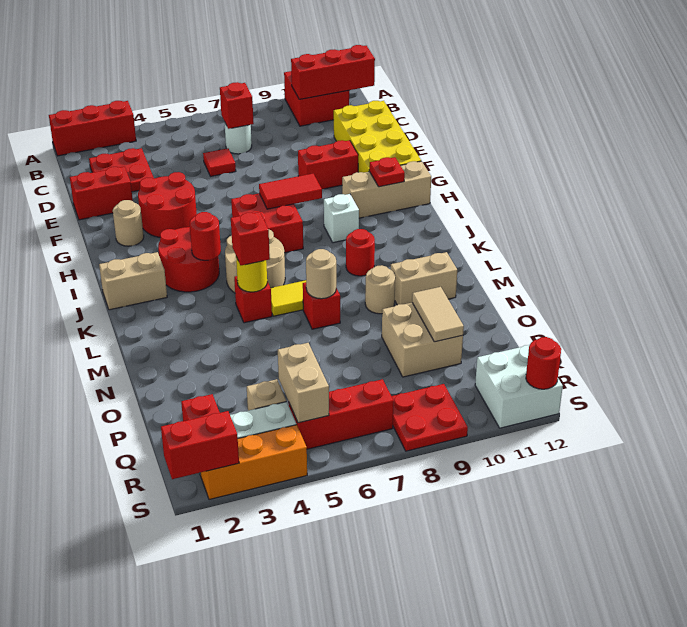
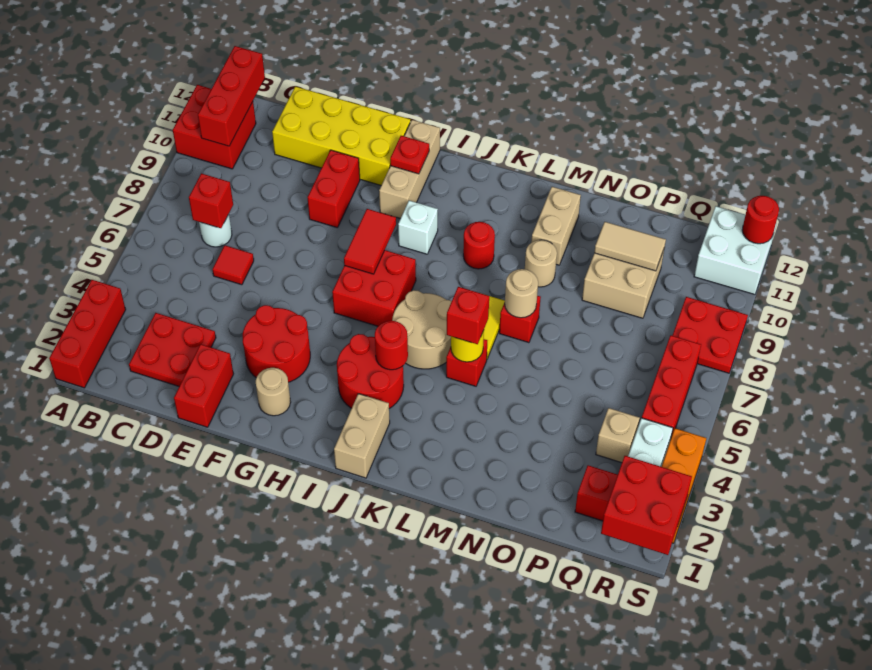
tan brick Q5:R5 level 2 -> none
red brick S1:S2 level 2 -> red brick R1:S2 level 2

- - -

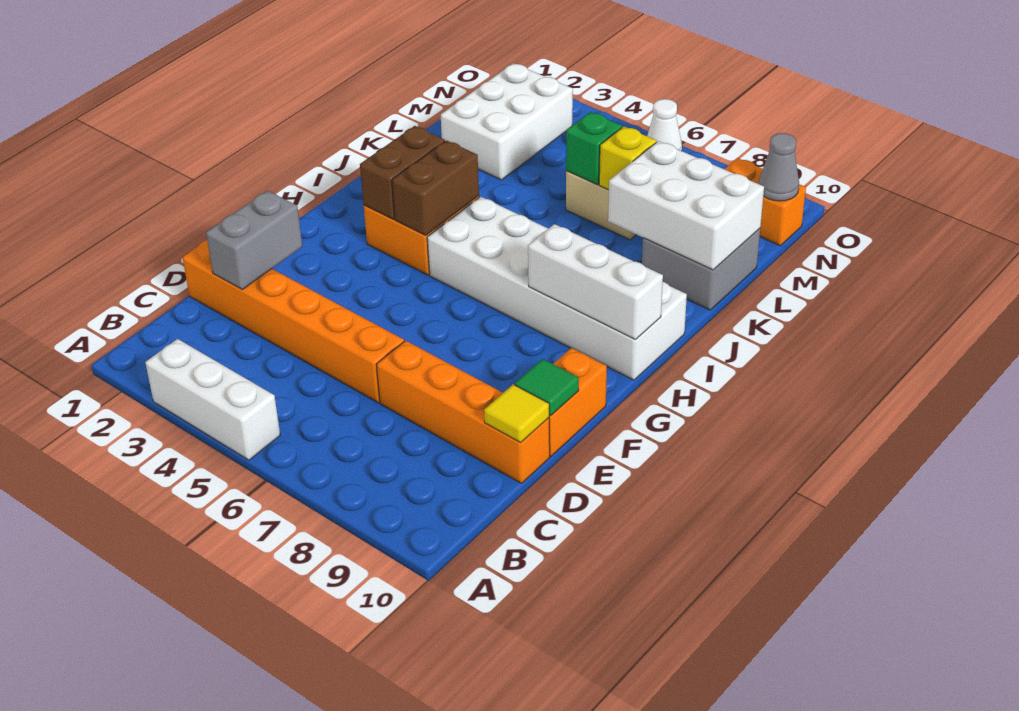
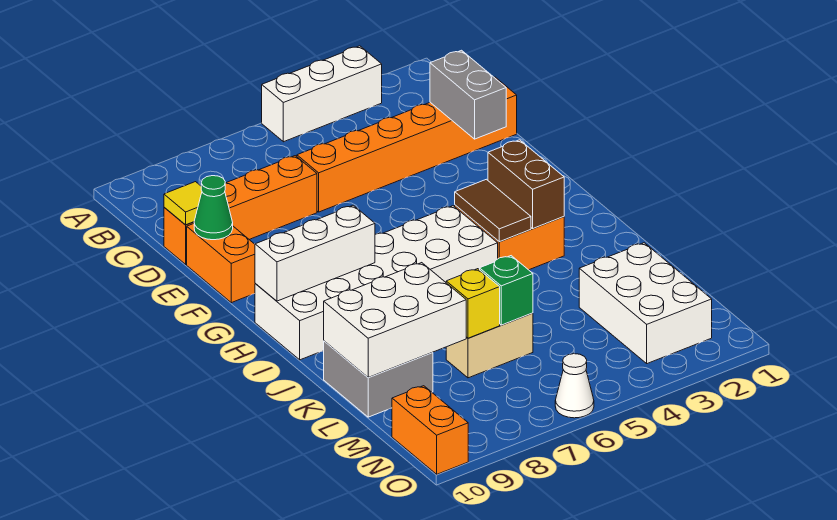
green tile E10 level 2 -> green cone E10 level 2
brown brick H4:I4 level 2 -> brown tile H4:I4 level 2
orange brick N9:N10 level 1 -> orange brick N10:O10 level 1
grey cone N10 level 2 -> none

- - -

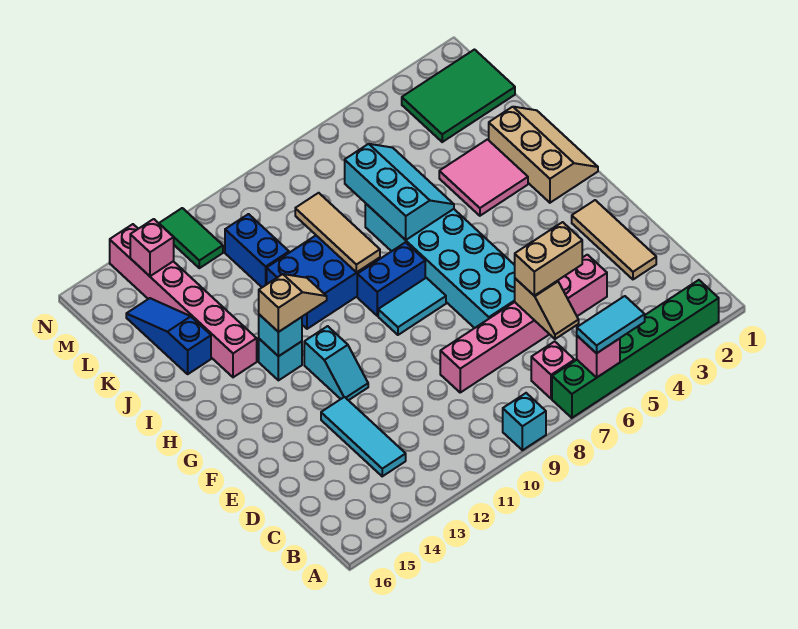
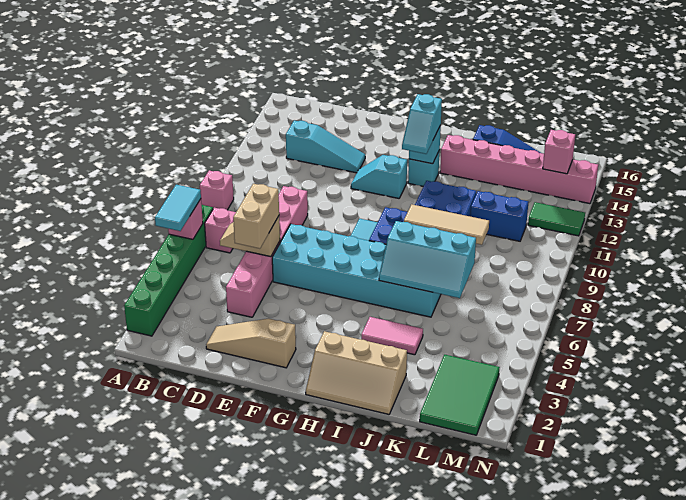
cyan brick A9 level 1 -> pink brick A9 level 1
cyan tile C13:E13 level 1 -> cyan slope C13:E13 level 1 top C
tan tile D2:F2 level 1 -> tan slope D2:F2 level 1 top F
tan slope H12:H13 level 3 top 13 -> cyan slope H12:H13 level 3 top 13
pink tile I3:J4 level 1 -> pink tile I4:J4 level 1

- - -

In the data above, find the line that contains "tan brick Q5:R5 level 2 -> none" and the line that contains "red brick S1:S2". Repeat exactly those lines and every line between them, and only those.

:: Written answer ::
tan brick Q5:R5 level 2 -> none
red brick S1:S2 level 2 -> red brick R1:S2 level 2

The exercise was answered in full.